> [AIM OF THE TASK]: Output, verbatim and without pictures, the lines from the first line of the listing through the line containing "R4: 27k (+9V, N023) -> 1M (+9V, N023)".

> [SOURCE DATA]:

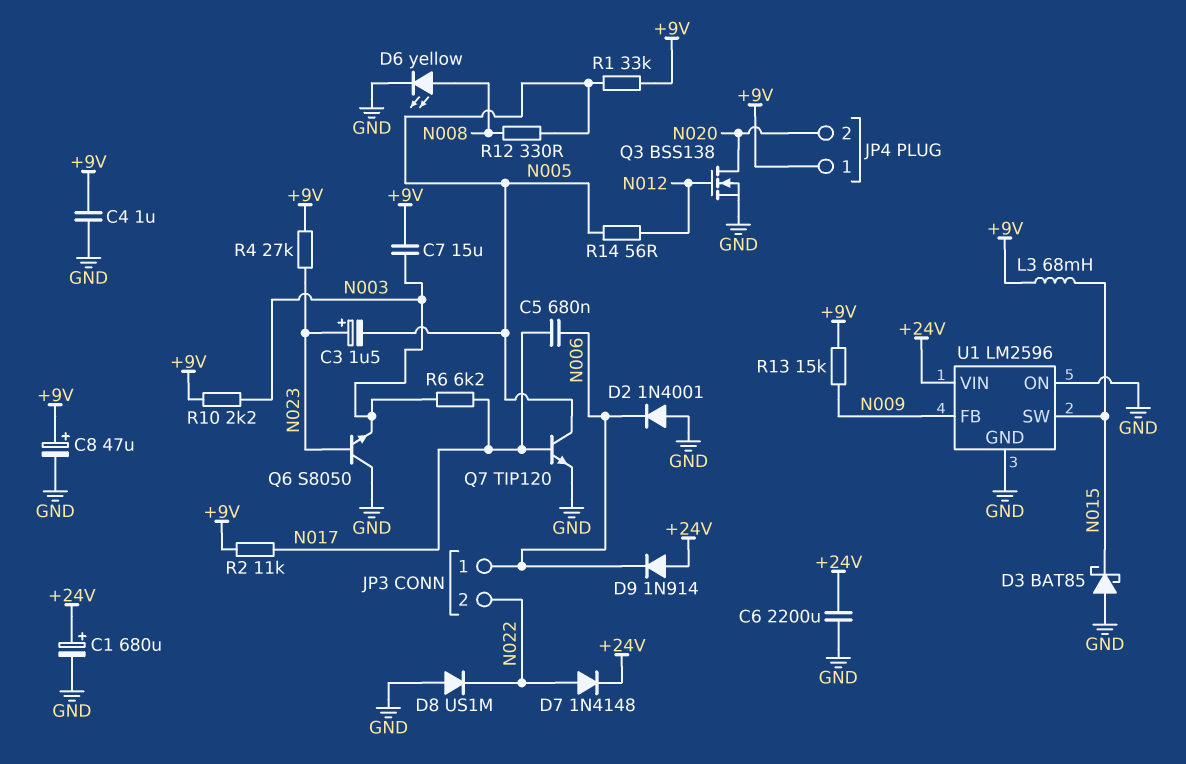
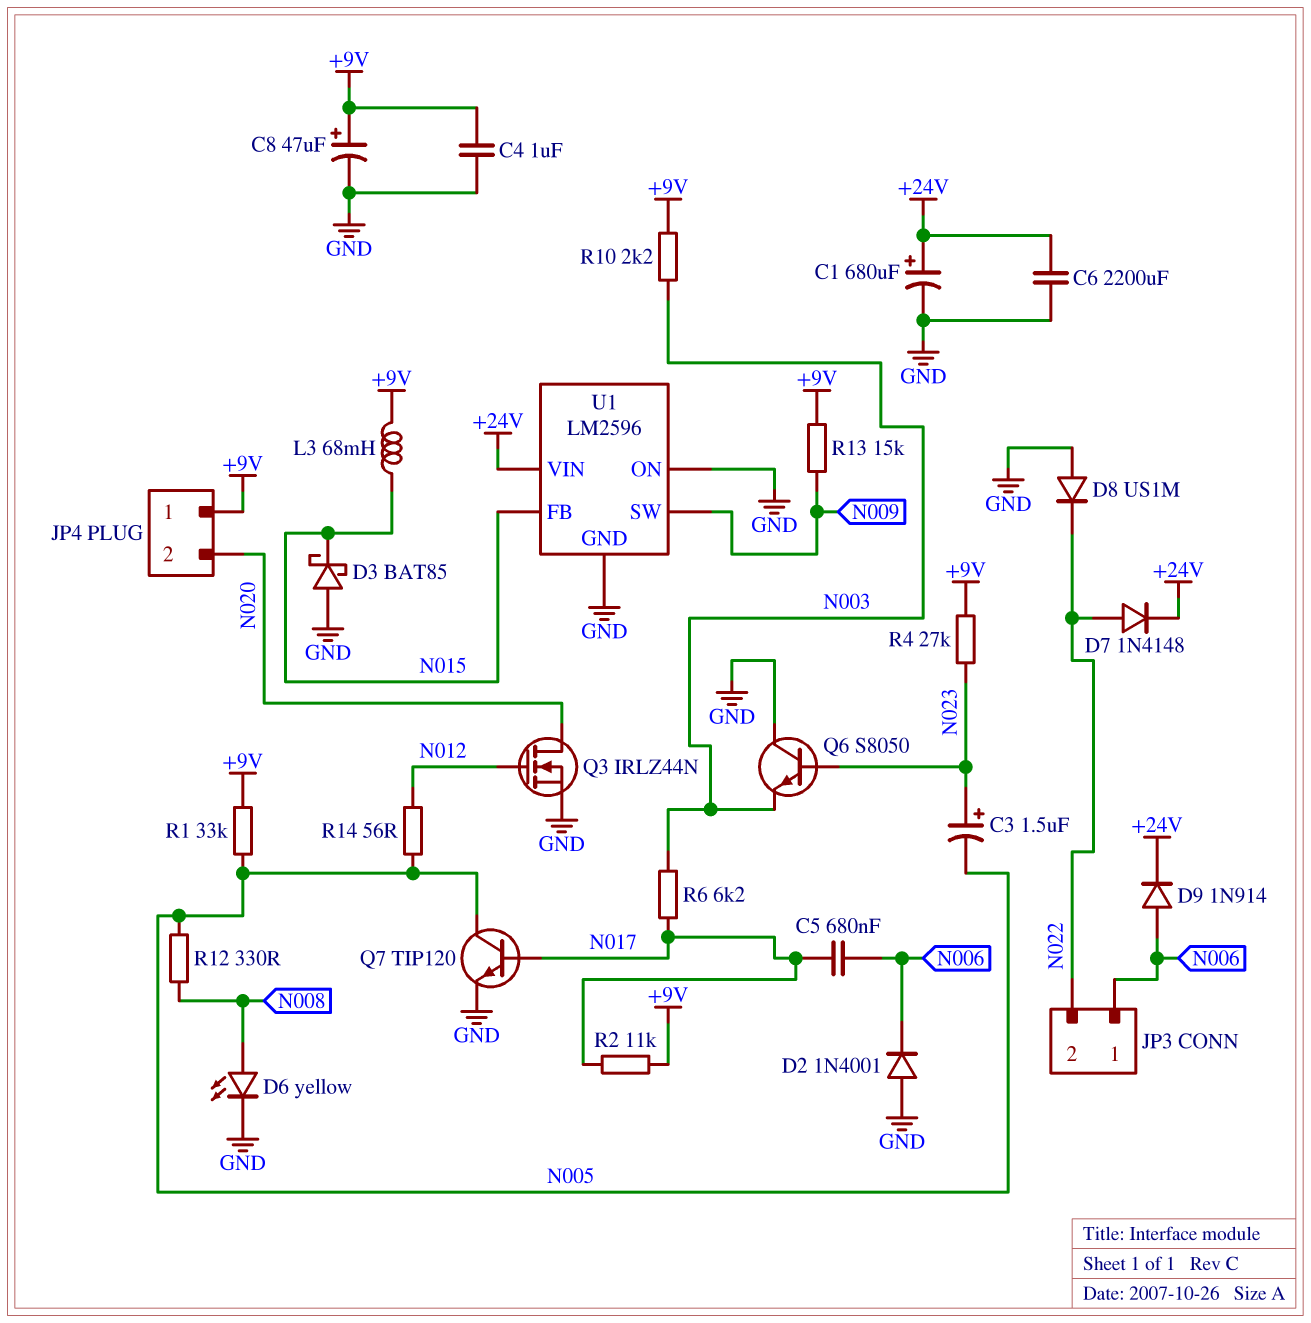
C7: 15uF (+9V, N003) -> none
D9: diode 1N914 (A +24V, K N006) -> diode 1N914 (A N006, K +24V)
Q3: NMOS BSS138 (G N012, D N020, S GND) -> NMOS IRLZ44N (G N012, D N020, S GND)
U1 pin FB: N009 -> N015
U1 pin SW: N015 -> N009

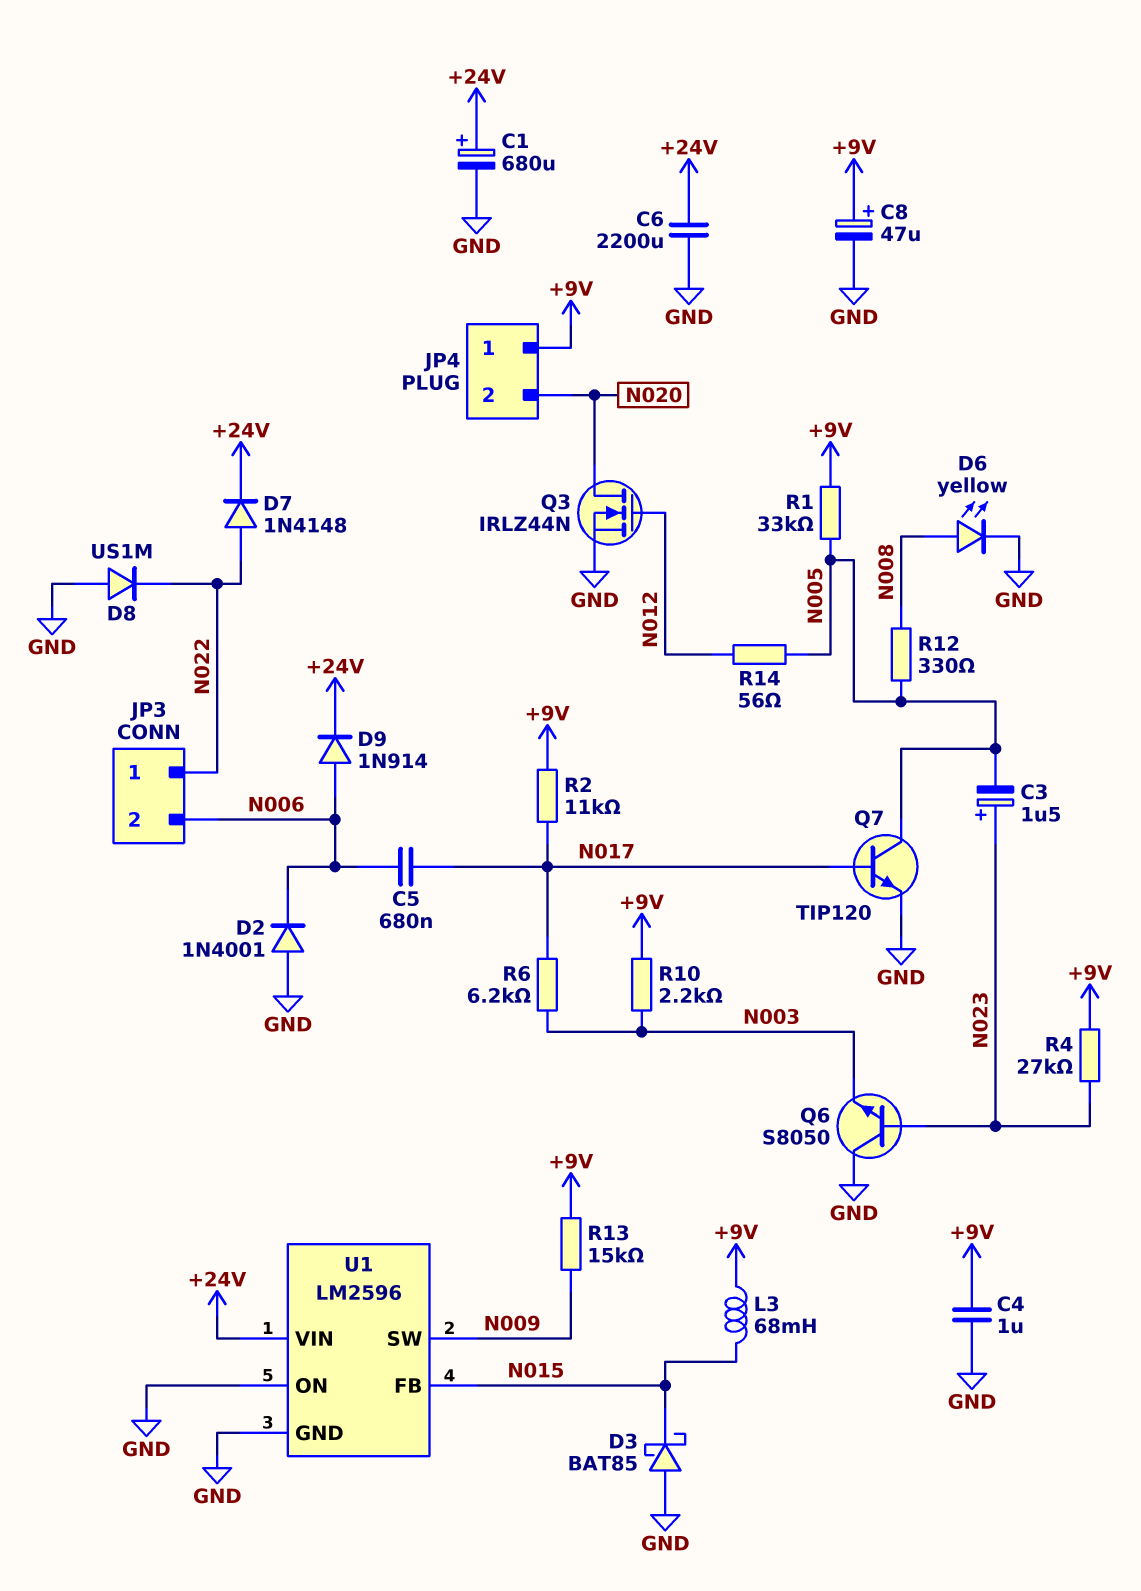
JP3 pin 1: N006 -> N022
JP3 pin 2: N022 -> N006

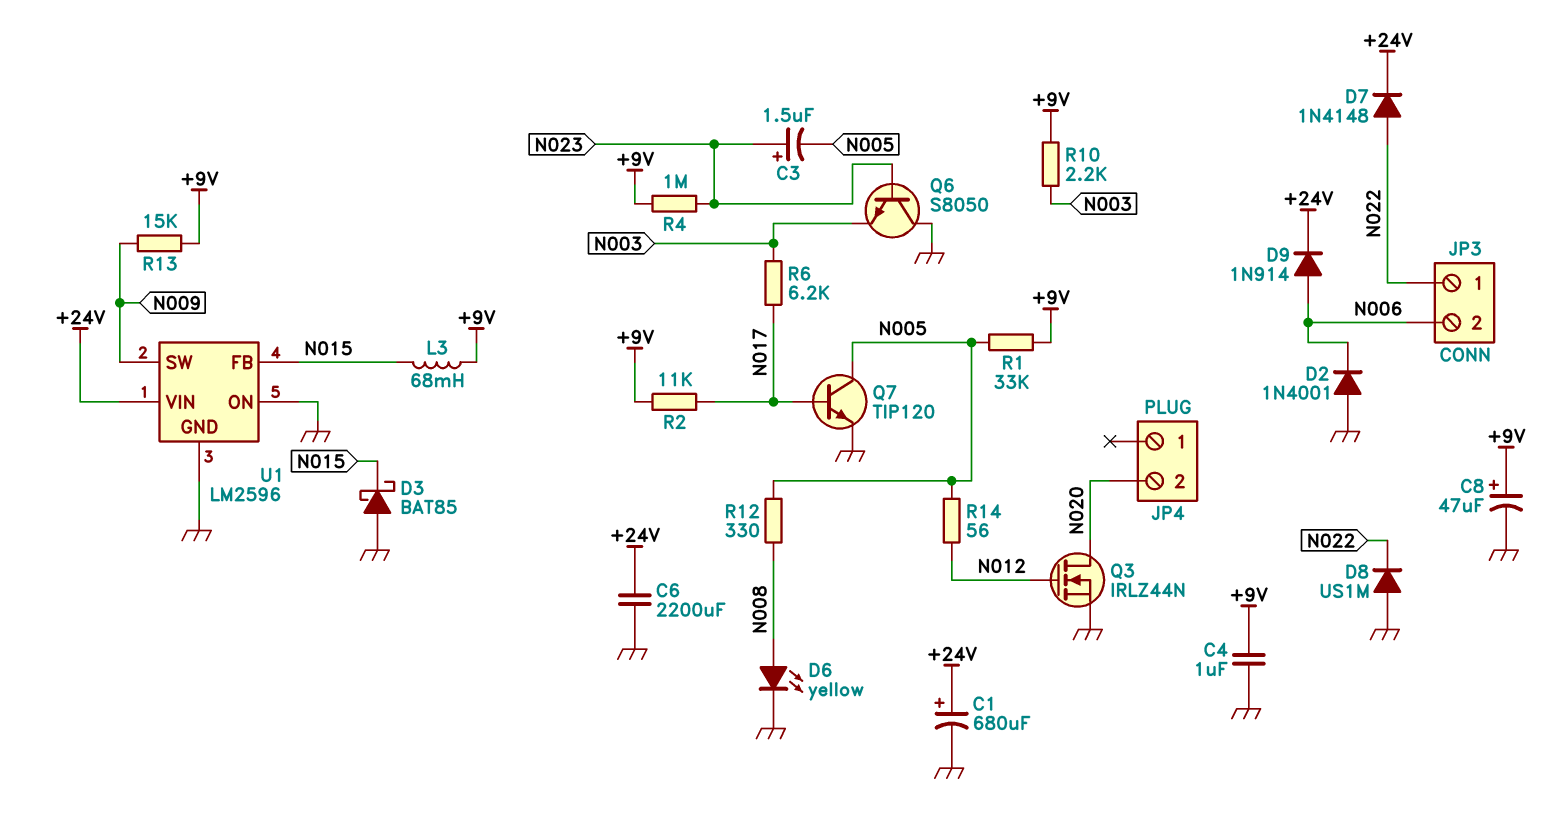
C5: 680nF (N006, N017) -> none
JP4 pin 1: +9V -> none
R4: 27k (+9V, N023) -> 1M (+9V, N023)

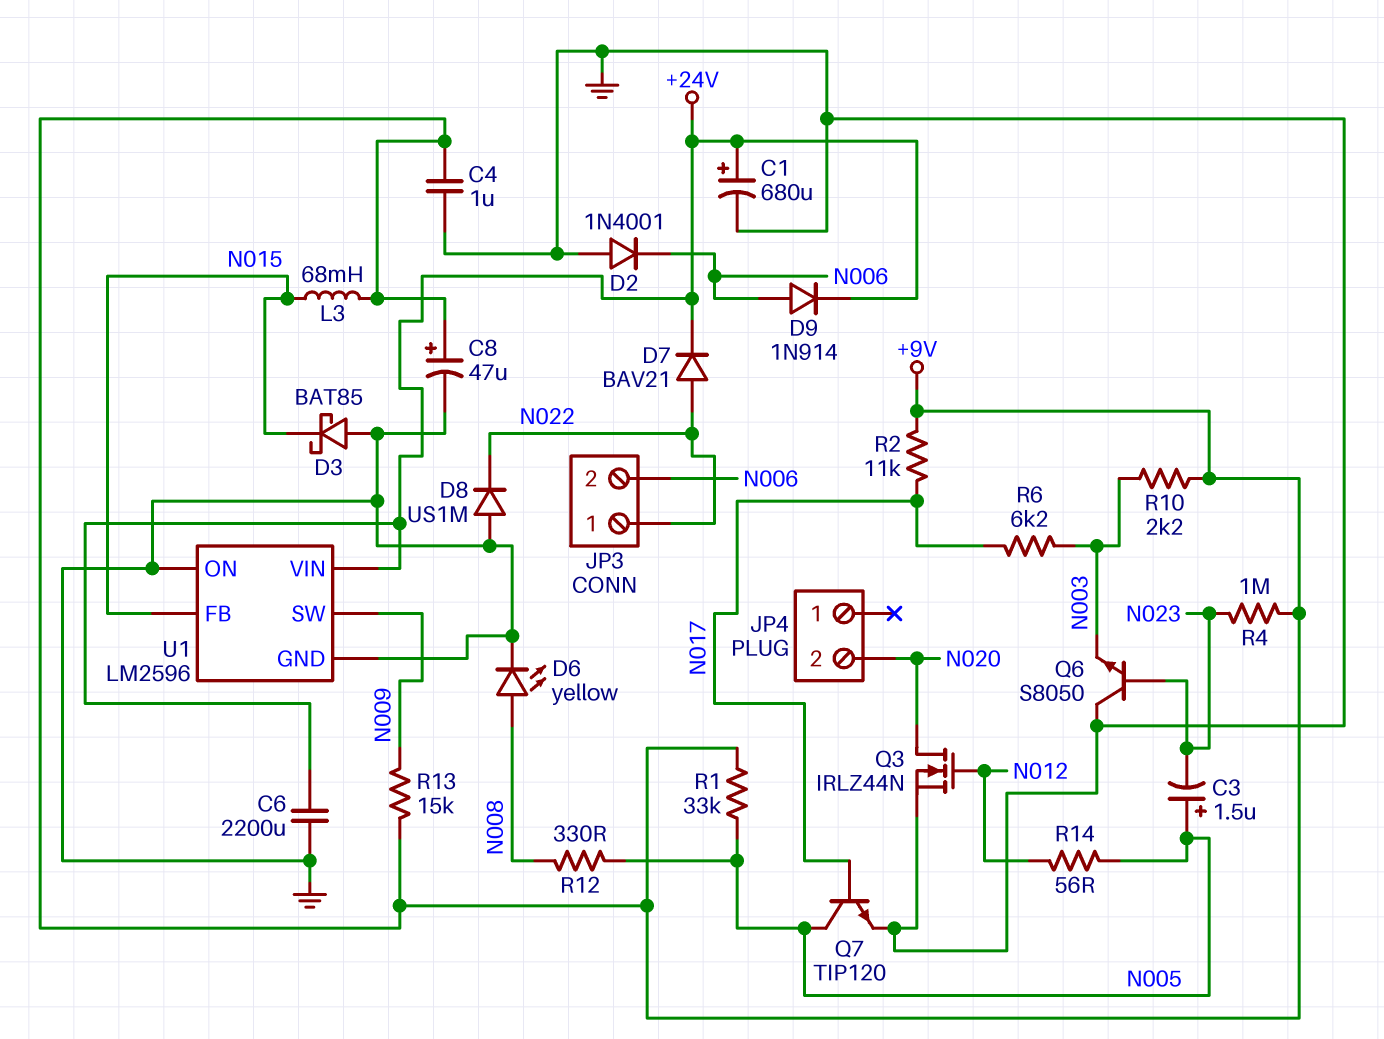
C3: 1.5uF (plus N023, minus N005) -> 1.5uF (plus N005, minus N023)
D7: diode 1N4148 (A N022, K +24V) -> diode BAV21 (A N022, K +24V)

> [RESULT]:
C7: 15uF (+9V, N003) -> none
D9: diode 1N914 (A +24V, K N006) -> diode 1N914 (A N006, K +24V)
Q3: NMOS BSS138 (G N012, D N020, S GND) -> NMOS IRLZ44N (G N012, D N020, S GND)
U1 pin FB: N009 -> N015
U1 pin SW: N015 -> N009

JP3 pin 1: N006 -> N022
JP3 pin 2: N022 -> N006

C5: 680nF (N006, N017) -> none
JP4 pin 1: +9V -> none
R4: 27k (+9V, N023) -> 1M (+9V, N023)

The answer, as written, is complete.